TASK PROMPT: What is wanted is an exact copy of the lines from the top of the listing through the line containing "R1: 4.7k (GND, SIG) -> 36k (GND, SIG)".

SOURCE MATERIAL:
>>>>

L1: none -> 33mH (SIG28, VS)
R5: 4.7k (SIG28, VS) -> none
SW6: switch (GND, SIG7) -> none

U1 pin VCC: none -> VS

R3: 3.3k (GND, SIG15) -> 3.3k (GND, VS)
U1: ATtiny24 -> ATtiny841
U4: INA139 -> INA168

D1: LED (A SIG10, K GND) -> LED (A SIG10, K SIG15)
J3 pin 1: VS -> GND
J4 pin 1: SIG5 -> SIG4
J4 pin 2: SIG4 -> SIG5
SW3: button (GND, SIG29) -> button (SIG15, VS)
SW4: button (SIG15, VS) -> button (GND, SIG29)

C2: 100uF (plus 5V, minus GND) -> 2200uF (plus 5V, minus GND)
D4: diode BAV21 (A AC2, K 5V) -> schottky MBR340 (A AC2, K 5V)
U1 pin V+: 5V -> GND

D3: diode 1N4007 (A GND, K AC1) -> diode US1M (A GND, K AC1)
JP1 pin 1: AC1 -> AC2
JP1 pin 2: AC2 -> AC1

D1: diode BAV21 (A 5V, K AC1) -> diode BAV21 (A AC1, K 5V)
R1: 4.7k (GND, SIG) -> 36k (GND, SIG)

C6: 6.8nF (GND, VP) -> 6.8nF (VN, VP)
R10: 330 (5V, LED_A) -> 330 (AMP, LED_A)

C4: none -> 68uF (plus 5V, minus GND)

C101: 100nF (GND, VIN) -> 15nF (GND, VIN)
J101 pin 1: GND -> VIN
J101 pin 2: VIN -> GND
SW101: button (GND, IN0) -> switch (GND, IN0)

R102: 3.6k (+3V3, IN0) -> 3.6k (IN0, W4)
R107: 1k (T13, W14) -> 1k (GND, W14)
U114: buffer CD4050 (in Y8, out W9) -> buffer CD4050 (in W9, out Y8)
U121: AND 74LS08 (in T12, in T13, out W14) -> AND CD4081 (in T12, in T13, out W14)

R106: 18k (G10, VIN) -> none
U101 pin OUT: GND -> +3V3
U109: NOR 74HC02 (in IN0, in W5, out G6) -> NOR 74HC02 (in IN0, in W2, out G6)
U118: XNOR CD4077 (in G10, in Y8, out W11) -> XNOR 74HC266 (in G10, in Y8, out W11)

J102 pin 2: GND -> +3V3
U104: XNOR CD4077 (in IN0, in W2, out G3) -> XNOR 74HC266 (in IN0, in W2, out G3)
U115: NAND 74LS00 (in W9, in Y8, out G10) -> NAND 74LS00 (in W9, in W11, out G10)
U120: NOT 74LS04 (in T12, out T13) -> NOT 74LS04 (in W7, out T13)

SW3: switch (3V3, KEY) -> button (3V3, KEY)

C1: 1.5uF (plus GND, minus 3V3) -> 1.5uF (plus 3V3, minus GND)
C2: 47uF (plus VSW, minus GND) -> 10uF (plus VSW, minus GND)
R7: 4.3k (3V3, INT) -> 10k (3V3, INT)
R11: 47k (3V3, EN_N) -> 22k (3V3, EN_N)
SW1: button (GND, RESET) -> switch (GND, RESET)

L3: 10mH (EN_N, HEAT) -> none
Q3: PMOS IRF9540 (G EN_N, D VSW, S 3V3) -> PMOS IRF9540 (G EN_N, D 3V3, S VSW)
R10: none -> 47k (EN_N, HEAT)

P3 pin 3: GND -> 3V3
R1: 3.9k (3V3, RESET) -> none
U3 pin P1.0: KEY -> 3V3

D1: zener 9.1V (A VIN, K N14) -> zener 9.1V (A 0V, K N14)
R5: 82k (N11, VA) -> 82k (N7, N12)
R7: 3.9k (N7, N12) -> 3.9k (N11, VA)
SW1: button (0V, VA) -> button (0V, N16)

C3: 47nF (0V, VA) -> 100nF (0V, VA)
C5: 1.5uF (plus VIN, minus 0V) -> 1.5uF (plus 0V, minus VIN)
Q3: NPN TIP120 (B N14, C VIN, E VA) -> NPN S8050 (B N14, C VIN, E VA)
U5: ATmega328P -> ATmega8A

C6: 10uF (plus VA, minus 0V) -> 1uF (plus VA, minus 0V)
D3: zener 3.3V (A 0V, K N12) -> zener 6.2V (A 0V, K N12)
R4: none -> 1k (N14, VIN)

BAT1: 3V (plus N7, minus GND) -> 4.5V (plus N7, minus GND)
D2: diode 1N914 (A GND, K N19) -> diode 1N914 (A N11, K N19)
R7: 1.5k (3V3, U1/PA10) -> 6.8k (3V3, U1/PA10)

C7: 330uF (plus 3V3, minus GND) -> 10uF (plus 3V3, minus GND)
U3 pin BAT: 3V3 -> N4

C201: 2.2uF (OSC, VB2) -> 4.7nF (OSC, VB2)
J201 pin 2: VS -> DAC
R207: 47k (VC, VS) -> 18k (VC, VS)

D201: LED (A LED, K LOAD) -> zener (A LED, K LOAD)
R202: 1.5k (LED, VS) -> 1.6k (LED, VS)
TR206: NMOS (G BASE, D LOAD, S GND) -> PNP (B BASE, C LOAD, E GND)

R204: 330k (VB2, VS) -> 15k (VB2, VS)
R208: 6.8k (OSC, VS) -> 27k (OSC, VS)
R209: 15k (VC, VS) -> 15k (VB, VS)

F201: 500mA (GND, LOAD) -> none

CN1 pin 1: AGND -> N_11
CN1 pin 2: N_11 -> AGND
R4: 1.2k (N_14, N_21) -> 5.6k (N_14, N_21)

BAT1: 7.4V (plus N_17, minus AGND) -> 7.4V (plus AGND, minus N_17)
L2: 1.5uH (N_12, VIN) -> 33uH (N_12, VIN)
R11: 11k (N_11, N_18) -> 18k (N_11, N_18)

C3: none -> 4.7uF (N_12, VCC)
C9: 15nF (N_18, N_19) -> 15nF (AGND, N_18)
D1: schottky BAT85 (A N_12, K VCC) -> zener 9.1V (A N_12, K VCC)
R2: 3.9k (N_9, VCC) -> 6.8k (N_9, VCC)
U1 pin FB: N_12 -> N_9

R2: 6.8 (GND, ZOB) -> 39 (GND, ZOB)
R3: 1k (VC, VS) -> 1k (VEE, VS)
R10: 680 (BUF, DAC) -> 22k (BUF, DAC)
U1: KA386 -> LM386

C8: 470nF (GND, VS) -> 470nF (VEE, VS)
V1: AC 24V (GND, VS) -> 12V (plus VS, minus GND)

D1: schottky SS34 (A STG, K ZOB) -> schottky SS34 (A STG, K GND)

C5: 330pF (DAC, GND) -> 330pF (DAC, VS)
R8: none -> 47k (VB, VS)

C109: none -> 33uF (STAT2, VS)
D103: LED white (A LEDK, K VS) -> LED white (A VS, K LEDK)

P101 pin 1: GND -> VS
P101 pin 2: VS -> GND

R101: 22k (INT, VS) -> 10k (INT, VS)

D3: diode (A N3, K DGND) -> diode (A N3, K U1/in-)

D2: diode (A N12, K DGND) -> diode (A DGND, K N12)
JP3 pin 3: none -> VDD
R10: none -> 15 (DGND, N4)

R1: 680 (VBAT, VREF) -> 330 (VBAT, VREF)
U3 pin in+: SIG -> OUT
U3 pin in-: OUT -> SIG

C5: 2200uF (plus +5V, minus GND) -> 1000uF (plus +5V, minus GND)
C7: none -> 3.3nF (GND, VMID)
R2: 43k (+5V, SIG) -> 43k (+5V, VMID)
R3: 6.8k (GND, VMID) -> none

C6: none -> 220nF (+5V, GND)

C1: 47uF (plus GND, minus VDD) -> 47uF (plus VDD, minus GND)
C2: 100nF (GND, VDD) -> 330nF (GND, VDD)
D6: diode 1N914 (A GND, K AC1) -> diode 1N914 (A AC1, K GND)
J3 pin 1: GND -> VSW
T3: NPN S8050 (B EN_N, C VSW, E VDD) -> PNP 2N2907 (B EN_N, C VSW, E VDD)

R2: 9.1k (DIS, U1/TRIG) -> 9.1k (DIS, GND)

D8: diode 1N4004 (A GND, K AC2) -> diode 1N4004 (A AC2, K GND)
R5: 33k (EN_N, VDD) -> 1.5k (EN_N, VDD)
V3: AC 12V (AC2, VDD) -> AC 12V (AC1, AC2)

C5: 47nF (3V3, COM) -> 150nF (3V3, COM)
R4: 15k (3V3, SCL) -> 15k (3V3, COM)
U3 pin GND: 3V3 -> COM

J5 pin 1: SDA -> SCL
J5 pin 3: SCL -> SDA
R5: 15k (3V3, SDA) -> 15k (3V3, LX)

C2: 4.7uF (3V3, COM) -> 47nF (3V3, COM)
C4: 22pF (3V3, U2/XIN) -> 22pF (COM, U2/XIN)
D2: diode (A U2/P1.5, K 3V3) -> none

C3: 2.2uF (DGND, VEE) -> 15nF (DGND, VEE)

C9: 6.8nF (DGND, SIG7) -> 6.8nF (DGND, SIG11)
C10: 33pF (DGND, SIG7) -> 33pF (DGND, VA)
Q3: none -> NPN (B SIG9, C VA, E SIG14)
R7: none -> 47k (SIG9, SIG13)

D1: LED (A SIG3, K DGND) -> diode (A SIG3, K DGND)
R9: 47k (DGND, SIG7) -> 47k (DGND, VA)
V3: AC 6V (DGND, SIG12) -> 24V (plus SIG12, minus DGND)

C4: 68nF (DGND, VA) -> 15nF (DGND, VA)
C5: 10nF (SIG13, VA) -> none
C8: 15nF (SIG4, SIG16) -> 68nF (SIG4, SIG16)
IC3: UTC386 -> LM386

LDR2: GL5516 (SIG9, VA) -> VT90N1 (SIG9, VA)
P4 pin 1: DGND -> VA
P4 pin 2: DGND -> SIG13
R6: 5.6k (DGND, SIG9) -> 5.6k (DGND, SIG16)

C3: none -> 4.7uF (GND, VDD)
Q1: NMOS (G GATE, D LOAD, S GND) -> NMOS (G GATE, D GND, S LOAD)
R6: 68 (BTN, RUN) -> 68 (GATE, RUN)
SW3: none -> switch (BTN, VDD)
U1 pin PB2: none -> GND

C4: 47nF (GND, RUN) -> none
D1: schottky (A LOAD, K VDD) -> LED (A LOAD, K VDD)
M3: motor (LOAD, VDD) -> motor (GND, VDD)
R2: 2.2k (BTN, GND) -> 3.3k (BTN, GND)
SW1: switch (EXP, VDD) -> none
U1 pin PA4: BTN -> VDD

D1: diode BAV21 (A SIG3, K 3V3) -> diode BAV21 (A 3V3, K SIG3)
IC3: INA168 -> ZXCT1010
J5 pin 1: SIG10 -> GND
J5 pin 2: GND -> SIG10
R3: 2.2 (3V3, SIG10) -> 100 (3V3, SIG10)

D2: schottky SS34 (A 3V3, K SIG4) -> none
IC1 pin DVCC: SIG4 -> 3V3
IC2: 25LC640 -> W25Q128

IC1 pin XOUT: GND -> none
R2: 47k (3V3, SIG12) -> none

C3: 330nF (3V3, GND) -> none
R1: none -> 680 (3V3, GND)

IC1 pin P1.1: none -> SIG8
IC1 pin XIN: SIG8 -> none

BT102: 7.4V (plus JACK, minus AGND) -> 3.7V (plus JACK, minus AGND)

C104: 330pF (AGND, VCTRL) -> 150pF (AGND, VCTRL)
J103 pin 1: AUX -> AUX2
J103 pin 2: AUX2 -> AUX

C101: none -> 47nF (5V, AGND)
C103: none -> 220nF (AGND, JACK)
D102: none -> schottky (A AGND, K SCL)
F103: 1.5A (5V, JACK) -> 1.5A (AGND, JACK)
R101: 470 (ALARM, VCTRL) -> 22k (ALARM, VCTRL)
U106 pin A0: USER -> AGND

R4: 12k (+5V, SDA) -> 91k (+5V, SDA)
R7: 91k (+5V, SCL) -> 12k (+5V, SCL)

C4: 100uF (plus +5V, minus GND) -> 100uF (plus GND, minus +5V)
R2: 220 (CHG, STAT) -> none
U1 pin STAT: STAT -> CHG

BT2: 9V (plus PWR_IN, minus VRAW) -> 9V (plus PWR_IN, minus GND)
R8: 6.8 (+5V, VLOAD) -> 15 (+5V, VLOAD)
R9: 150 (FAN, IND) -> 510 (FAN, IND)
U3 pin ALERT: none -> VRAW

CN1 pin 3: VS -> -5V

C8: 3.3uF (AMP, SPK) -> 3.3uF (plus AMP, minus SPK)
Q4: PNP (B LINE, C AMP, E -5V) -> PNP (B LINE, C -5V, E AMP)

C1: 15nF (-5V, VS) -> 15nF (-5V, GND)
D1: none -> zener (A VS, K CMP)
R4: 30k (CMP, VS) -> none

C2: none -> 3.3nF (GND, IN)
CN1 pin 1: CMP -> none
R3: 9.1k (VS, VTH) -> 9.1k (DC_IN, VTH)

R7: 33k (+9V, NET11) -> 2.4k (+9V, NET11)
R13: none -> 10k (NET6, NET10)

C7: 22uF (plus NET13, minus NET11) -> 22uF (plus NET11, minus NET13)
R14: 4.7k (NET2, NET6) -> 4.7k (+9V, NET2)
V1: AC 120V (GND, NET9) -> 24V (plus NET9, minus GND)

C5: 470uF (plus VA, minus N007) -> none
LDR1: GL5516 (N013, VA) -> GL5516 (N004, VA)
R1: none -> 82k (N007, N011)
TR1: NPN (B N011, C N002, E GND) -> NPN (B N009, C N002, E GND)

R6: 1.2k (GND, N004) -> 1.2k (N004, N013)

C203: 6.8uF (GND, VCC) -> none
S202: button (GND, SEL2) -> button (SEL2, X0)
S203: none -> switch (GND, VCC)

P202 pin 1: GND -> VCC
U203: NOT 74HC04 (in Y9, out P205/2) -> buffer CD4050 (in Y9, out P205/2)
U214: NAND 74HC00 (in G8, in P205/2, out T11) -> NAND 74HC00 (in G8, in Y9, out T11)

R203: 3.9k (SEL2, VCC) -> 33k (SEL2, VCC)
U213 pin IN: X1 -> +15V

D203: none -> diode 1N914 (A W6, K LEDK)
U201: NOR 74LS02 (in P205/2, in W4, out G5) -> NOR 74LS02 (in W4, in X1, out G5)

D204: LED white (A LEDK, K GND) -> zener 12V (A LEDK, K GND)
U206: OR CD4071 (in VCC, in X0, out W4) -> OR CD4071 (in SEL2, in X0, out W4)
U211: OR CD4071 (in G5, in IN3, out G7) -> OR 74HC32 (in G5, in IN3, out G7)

<<<<

SOLUTION TO THIS TASK:
L1: none -> 33mH (SIG28, VS)
R5: 4.7k (SIG28, VS) -> none
SW6: switch (GND, SIG7) -> none

U1 pin VCC: none -> VS

R3: 3.3k (GND, SIG15) -> 3.3k (GND, VS)
U1: ATtiny24 -> ATtiny841
U4: INA139 -> INA168

D1: LED (A SIG10, K GND) -> LED (A SIG10, K SIG15)
J3 pin 1: VS -> GND
J4 pin 1: SIG5 -> SIG4
J4 pin 2: SIG4 -> SIG5
SW3: button (GND, SIG29) -> button (SIG15, VS)
SW4: button (SIG15, VS) -> button (GND, SIG29)

C2: 100uF (plus 5V, minus GND) -> 2200uF (plus 5V, minus GND)
D4: diode BAV21 (A AC2, K 5V) -> schottky MBR340 (A AC2, K 5V)
U1 pin V+: 5V -> GND

D3: diode 1N4007 (A GND, K AC1) -> diode US1M (A GND, K AC1)
JP1 pin 1: AC1 -> AC2
JP1 pin 2: AC2 -> AC1

D1: diode BAV21 (A 5V, K AC1) -> diode BAV21 (A AC1, K 5V)
R1: 4.7k (GND, SIG) -> 36k (GND, SIG)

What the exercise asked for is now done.